*** Block opens ***

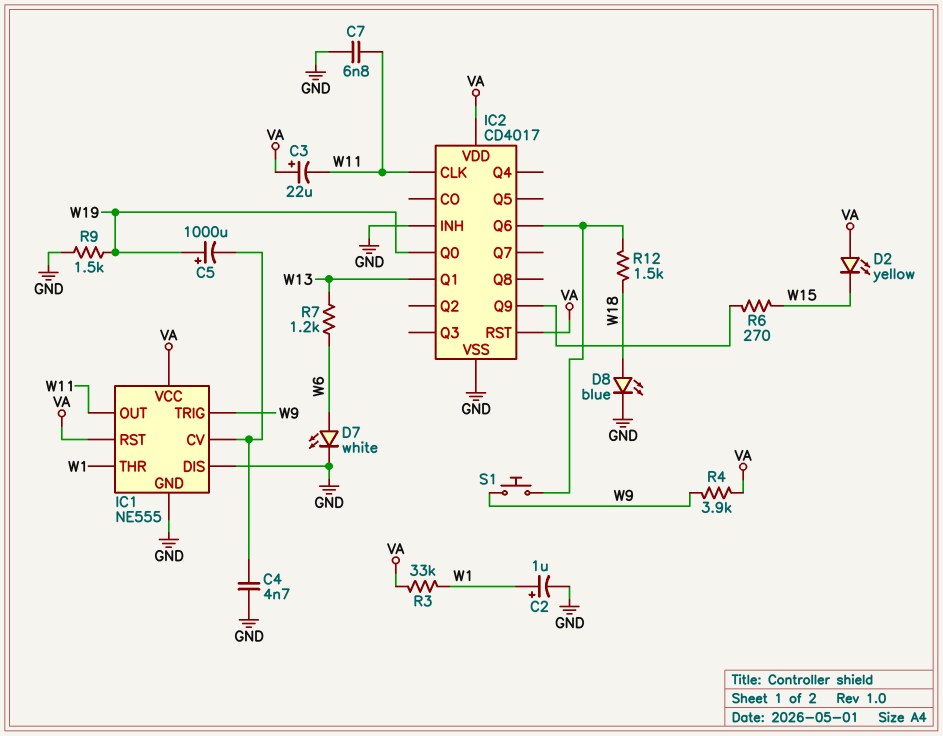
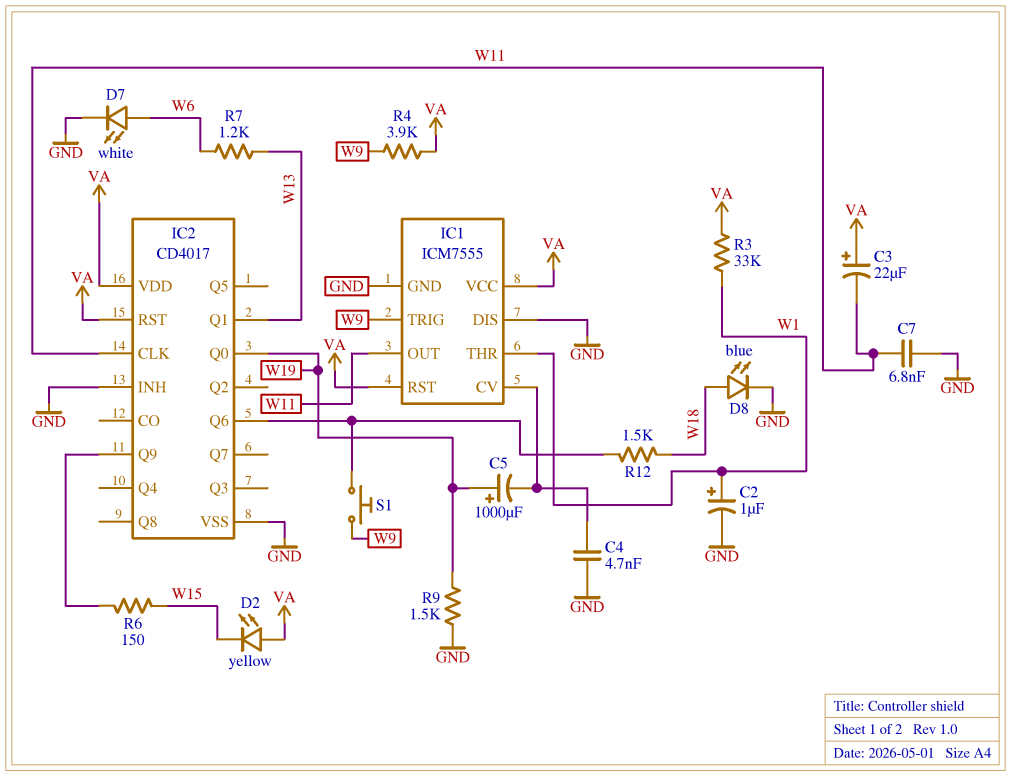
IC1: NE555 -> ICM7555
R6: 270 (IC2/Q9, W15) -> 150 (IC2/Q9, W15)

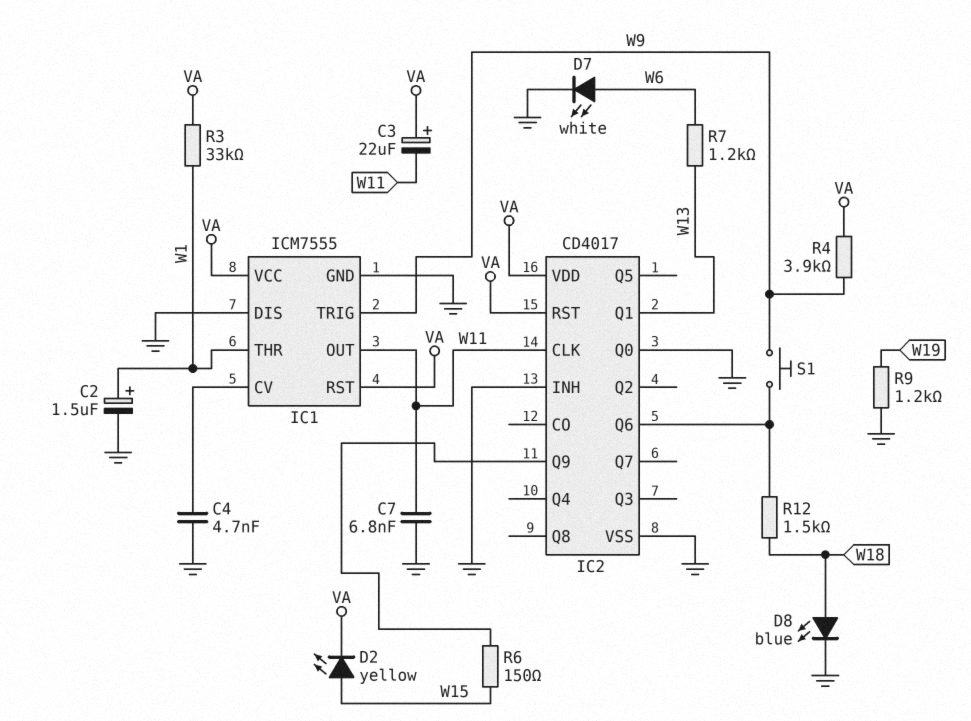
C2: 1uF (plus W1, minus GND) -> 1.5uF (plus W1, minus GND)
C5: 1000uF (plus W19, minus IC1/CV) -> none
D2: LED yellow (A VA, K W15) -> LED yellow (A W15, K VA)
IC2 pin Q0: W19 -> GND
R9: 1.5k (GND, W19) -> 1.2k (GND, W19)

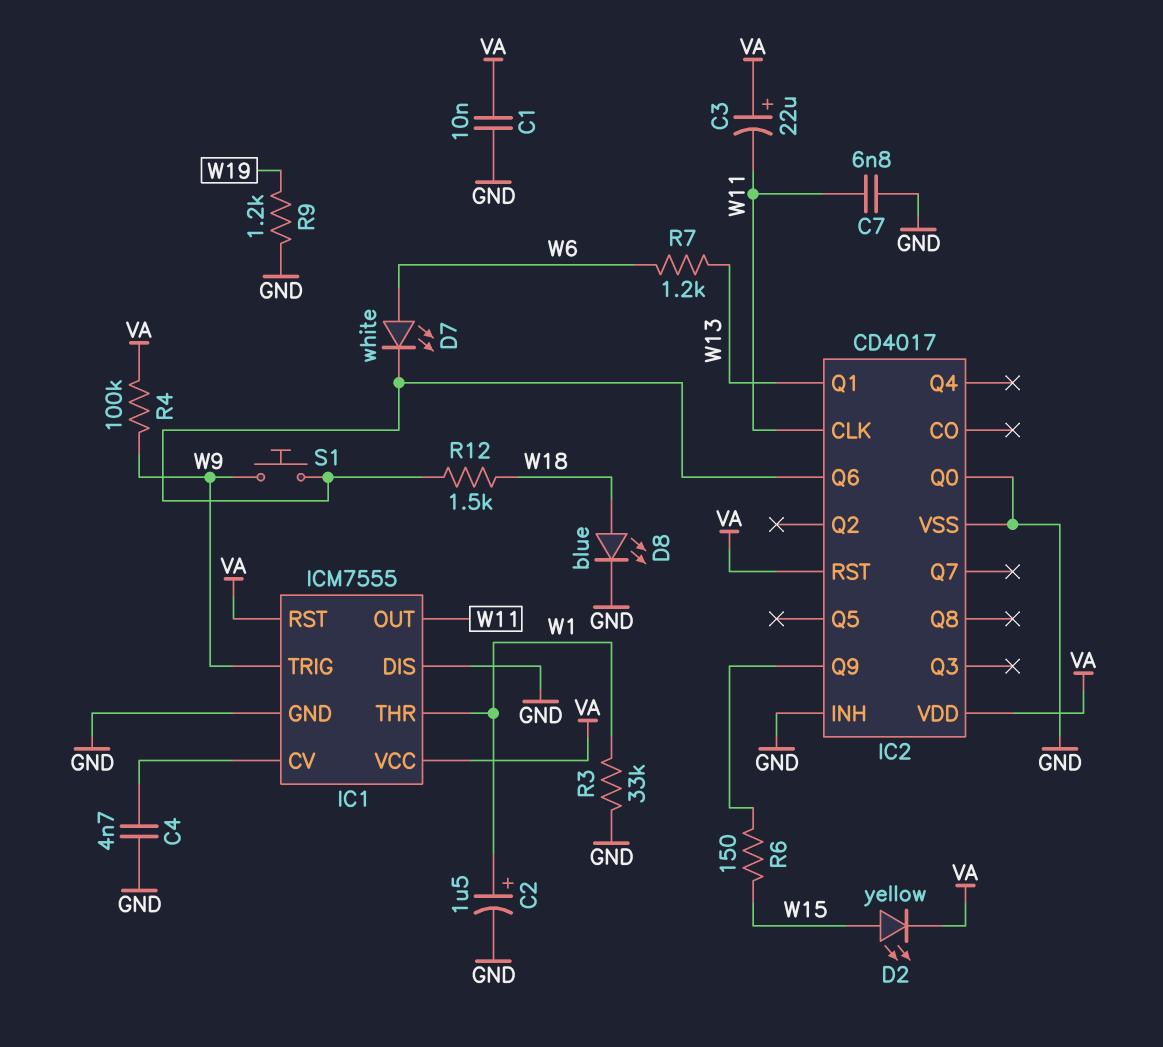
C1: none -> 10nF (GND, VA)
D7: LED white (A W6, K GND) -> LED white (A W6, K IC2/Q6)
R3: 33k (VA, W1) -> 33k (GND, W1)
R4: 3.9k (VA, W9) -> 100k (VA, W9)

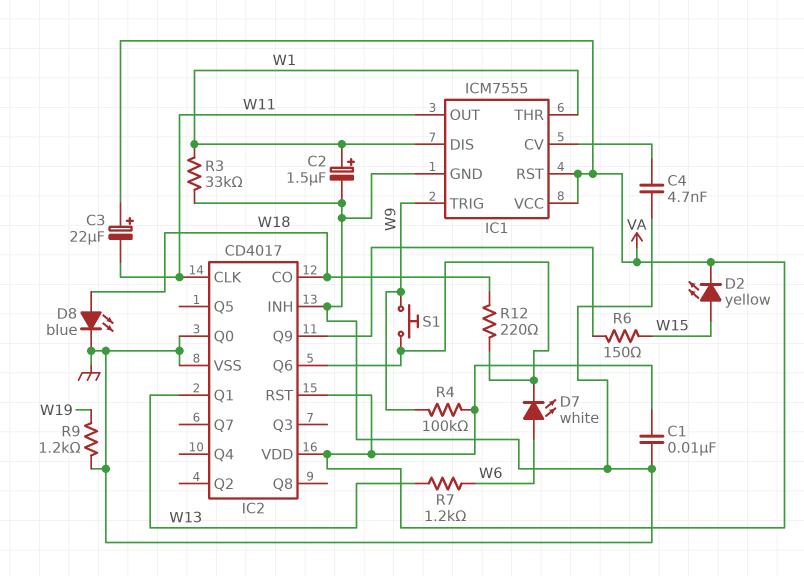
C7: 6.8nF (GND, W11) -> none
IC1 pin DIS: GND -> W1
IC2 pin CO: none -> W18
R12: 1.5k (IC2/Q6, W18) -> 220 (IC2/Q6, W18)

*** Block closes ***

=== TASK DETAILS ===
Because the pictures are not wanted, retype only the text of every record, exactly as given.

=== EXPECTED ANSWER ===
IC1: NE555 -> ICM7555
R6: 270 (IC2/Q9, W15) -> 150 (IC2/Q9, W15)

C2: 1uF (plus W1, minus GND) -> 1.5uF (plus W1, minus GND)
C5: 1000uF (plus W19, minus IC1/CV) -> none
D2: LED yellow (A VA, K W15) -> LED yellow (A W15, K VA)
IC2 pin Q0: W19 -> GND
R9: 1.5k (GND, W19) -> 1.2k (GND, W19)

C1: none -> 10nF (GND, VA)
D7: LED white (A W6, K GND) -> LED white (A W6, K IC2/Q6)
R3: 33k (VA, W1) -> 33k (GND, W1)
R4: 3.9k (VA, W9) -> 100k (VA, W9)

C7: 6.8nF (GND, W11) -> none
IC1 pin DIS: GND -> W1
IC2 pin CO: none -> W18
R12: 1.5k (IC2/Q6, W18) -> 220 (IC2/Q6, W18)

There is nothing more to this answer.